INFORMATION SHOWN START

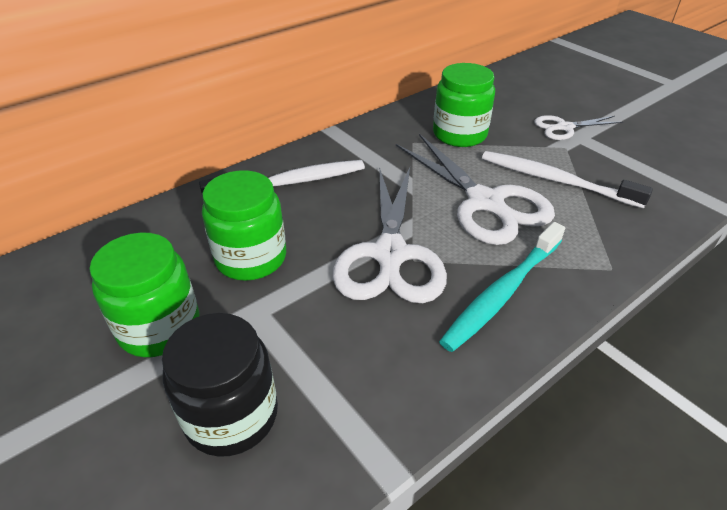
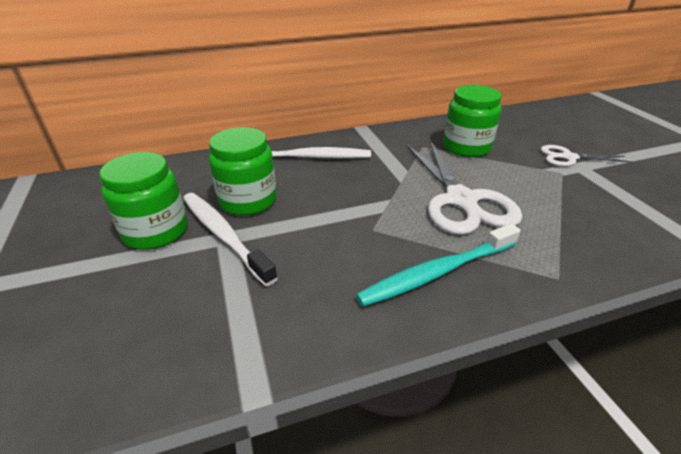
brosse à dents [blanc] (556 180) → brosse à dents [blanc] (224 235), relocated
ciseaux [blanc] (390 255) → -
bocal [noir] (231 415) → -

INFORMATION SHOWN END

▶ _WORK TASK_:
Return all of the lines above without alteration, minus the pictures.

▶ _EXERCISE ANSWER_:
brosse à dents [blanc] (556 180) → brosse à dents [blanc] (224 235), relocated
ciseaux [blanc] (390 255) → -
bocal [noir] (231 415) → -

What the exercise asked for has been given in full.